• **Exercise goal**
Copy all lines containing the string "white" from the records below.

• **Dataset excerpts**
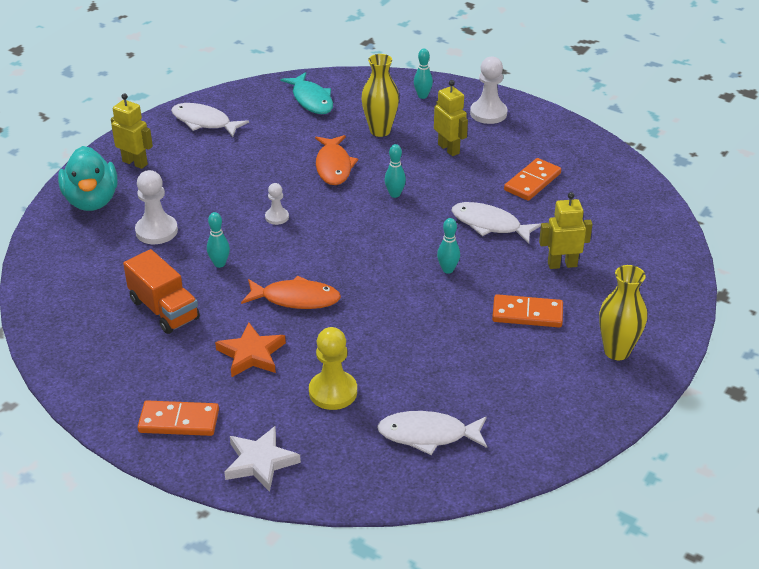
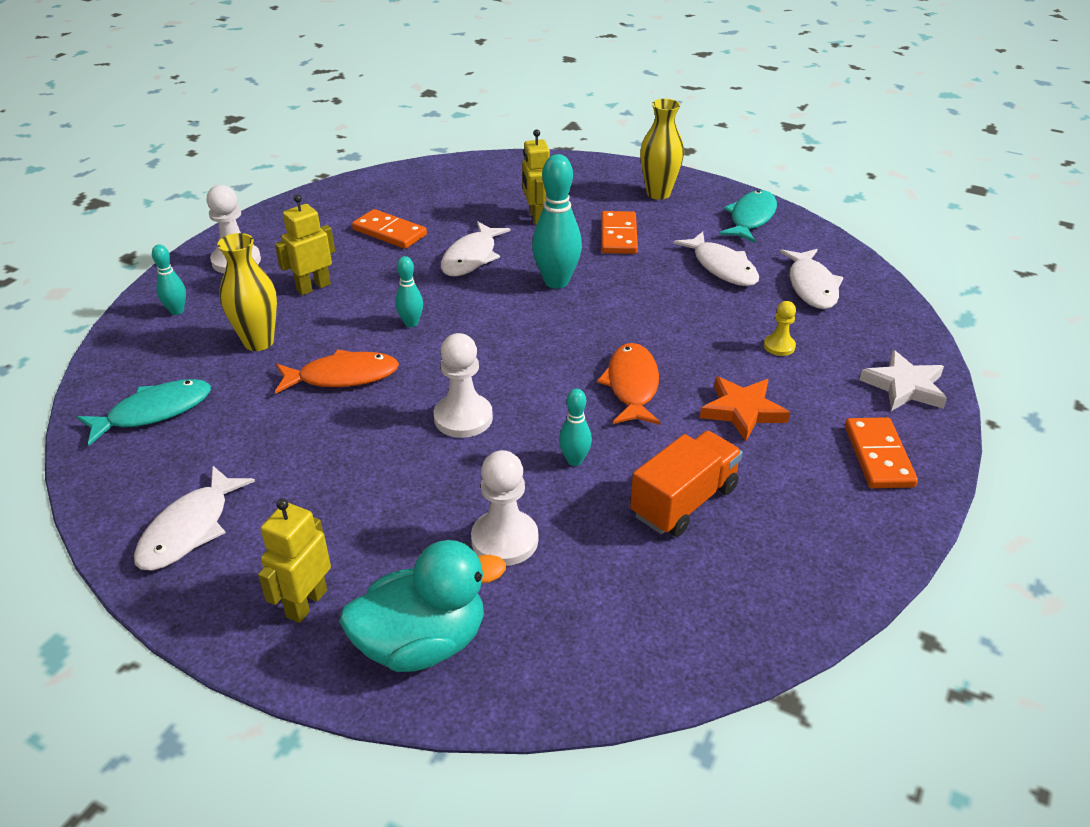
camera: 95 degrees left, 0 degrees up
(277, 217) = (463, 418): white pawn -> white pawn, size x1.74
(333, 392) = (779, 346): yellow pawn -> yellow pawn, size x0.58
(448, 270) = (556, 282): turquoise bowling pin -> turquoise bowling pin, size x1.88
(466, 376) = (722, 267): none -> white fish
(565, 414) = (751, 218): none -> turquoise fish

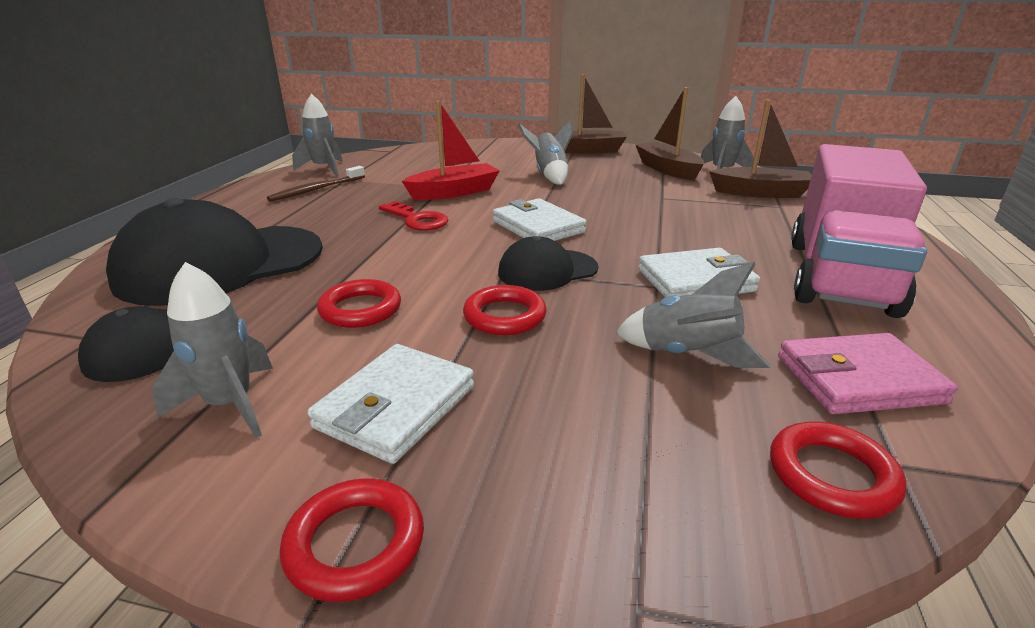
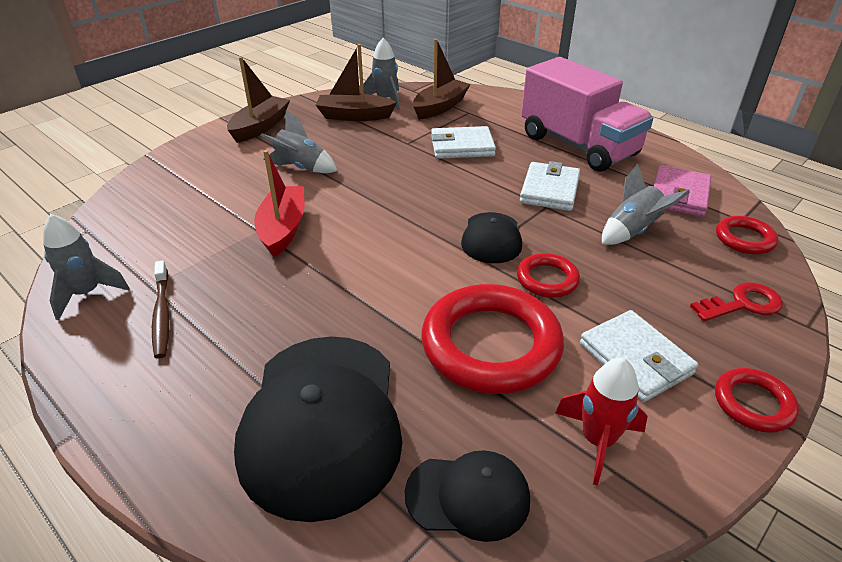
camera: 60 degrees left, 10 degrees up
(230, 405) = (597, 441): grey rocket -> red rocket
(360, 309) = (491, 345): red ring -> red ring, size x2.00
(417, 220) = (331, 269): red key -> red key (742, 304)
(538, 227) = (410, 214): white wallet -> white wallet (462, 146)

• **Response**
(277, 217) = (463, 418): white pawn -> white pawn, size x1.74
(466, 376) = (722, 267): none -> white fish
(538, 227) = (410, 214): white wallet -> white wallet (462, 146)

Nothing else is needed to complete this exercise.